Using the entries that follow, collect the lines where the word "button" appears.

START SUPPLIED INFORMATION

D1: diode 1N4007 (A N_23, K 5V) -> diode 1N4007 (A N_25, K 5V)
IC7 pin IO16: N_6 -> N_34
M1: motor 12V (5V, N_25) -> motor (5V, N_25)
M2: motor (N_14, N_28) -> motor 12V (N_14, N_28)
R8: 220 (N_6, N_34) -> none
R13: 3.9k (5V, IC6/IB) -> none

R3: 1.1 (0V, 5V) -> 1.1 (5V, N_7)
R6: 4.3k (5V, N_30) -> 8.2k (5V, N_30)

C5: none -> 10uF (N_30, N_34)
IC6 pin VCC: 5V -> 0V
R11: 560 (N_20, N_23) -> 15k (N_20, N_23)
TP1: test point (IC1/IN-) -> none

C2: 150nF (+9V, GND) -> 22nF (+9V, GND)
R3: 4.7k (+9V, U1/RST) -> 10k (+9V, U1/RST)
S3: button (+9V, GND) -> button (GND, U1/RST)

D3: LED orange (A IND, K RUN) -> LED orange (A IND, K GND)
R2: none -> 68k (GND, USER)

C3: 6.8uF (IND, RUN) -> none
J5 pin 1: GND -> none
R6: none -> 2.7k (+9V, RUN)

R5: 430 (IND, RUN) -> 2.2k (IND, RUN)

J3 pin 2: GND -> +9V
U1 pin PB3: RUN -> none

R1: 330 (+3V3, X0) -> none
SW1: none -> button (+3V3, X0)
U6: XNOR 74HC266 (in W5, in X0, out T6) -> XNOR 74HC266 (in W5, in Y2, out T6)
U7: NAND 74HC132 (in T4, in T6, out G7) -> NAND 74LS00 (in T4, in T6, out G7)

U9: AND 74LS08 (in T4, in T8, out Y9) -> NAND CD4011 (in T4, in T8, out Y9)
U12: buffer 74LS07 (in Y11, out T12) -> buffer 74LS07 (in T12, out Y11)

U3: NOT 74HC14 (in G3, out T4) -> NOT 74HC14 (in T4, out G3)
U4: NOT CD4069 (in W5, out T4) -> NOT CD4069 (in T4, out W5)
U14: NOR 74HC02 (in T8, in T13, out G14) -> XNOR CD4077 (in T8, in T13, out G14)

END SUPPLIED INFORMATION

:: EXERCISE SOLUTION ::
S3: button (+9V, GND) -> button (GND, U1/RST)
SW1: none -> button (+3V3, X0)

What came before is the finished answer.